● TASK TO CARRY OUT
Please return every line of the data below that contains the string "time". The match is case-sensitive.

# Start of INPUT

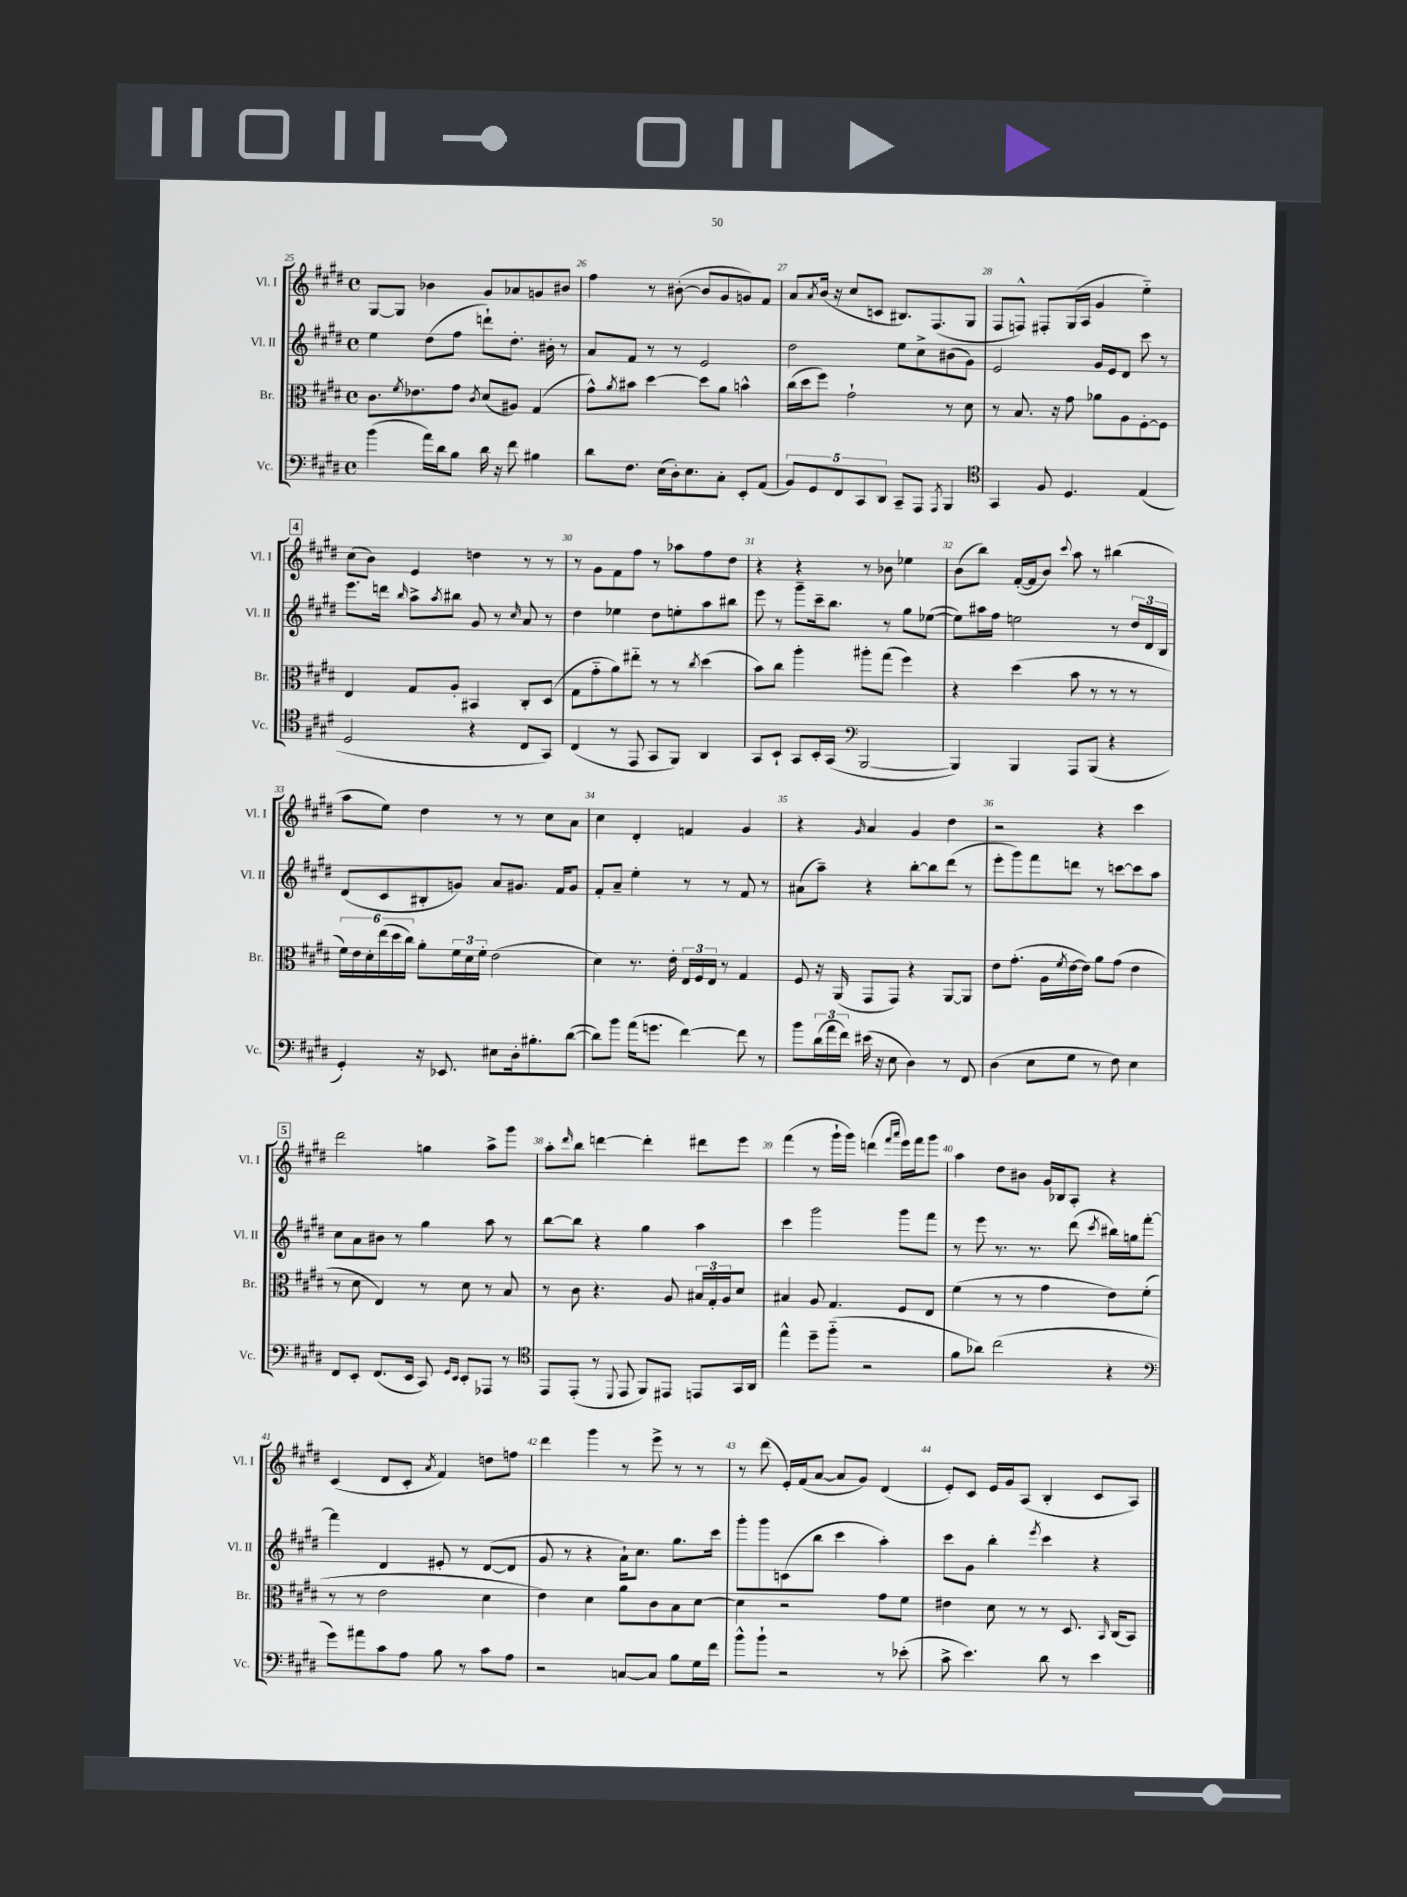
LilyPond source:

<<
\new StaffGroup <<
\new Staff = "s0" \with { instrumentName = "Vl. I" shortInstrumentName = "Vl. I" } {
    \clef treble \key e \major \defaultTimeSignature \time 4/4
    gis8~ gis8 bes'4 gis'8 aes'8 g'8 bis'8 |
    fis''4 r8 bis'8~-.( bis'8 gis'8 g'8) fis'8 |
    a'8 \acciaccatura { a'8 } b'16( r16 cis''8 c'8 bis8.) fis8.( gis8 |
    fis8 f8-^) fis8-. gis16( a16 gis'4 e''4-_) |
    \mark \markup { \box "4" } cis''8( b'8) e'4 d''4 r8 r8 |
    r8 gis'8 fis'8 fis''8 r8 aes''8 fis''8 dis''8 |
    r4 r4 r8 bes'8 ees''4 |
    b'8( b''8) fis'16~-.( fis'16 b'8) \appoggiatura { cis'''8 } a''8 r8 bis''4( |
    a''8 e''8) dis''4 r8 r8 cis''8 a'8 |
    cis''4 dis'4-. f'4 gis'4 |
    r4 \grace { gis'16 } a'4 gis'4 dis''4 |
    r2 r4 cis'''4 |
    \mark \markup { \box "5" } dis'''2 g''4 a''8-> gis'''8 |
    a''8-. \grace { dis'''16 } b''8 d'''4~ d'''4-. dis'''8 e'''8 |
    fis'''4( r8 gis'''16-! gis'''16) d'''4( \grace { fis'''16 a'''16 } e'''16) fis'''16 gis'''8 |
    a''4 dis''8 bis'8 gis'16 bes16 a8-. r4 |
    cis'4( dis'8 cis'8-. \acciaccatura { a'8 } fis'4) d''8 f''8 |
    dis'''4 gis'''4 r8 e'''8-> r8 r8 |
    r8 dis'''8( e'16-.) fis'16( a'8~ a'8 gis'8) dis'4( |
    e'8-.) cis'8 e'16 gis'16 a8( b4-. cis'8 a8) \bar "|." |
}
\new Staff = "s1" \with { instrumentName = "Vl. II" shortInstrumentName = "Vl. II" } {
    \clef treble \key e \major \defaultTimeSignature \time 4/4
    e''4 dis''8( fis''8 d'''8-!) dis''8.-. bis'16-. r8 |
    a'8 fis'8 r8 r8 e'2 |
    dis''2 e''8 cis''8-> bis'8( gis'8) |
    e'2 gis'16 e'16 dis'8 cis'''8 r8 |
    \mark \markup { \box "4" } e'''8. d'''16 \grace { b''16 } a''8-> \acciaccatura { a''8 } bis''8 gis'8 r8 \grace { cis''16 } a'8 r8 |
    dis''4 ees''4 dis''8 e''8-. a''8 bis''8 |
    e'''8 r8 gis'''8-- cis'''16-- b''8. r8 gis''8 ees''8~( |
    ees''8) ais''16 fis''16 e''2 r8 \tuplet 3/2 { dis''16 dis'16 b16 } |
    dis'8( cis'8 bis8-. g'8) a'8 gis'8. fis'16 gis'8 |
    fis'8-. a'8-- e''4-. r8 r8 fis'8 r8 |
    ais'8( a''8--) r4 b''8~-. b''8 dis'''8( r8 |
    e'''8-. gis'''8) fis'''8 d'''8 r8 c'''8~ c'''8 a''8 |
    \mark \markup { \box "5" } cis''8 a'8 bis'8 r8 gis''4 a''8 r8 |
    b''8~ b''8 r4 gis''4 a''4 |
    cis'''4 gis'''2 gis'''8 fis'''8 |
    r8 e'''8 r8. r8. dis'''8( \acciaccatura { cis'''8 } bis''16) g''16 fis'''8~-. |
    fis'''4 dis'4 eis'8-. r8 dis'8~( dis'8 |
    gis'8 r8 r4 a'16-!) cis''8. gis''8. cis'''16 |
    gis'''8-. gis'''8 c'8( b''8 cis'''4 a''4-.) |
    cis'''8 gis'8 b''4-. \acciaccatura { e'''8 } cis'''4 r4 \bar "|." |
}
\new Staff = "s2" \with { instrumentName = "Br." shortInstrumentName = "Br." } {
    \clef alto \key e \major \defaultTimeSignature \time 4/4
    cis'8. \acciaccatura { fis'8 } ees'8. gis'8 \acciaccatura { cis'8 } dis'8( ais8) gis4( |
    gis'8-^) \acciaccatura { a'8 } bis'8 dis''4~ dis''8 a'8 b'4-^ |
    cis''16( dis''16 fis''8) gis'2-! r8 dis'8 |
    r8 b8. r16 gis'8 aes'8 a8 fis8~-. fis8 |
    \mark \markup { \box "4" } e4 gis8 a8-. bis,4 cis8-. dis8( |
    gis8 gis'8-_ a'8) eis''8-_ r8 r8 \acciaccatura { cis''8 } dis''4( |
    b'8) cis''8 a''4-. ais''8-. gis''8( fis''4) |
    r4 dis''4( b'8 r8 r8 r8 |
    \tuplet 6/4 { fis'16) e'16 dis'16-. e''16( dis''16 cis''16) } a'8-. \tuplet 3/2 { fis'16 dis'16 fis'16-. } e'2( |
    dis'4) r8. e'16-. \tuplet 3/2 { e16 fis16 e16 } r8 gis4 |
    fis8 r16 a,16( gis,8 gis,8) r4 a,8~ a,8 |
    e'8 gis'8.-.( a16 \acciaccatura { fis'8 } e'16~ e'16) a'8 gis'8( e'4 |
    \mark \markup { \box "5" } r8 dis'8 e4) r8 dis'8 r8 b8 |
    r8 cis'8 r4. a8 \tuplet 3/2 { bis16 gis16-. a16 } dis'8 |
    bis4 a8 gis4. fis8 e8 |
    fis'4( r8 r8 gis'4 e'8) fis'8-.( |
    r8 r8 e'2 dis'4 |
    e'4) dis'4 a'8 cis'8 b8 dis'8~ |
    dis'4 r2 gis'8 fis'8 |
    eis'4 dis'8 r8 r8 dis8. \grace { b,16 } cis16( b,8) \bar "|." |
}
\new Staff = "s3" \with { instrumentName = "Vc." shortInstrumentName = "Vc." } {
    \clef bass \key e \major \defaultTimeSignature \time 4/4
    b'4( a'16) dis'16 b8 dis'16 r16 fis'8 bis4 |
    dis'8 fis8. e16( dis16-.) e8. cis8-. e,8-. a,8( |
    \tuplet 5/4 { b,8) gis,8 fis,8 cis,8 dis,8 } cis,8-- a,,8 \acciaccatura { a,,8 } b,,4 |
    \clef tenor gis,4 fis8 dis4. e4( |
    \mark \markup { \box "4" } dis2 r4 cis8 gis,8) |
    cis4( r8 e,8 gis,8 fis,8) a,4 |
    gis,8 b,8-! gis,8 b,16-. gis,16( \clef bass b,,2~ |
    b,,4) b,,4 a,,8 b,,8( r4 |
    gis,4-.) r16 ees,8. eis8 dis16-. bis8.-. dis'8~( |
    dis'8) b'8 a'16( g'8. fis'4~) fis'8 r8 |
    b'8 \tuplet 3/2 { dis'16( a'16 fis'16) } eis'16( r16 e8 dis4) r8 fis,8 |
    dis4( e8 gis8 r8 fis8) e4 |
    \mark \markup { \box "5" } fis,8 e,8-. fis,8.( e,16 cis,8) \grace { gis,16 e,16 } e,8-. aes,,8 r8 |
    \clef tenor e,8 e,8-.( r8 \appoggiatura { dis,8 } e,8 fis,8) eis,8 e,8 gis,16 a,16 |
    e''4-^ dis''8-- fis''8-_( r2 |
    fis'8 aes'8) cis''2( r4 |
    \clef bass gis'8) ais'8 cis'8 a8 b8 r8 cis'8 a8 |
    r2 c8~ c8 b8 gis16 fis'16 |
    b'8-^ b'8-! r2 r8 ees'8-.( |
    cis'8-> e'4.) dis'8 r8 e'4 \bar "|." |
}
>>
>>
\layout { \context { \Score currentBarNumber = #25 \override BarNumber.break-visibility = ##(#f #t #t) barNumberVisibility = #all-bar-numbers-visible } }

# End of INPUT

● EXPECTED ANSWER
    \clef treble \key e \major \defaultTimeSignature \time 4/4
    \clef treble \key e \major \defaultTimeSignature \time 4/4
    \clef alto \key e \major \defaultTimeSignature \time 4/4
    \clef bass \key e \major \defaultTimeSignature \time 4/4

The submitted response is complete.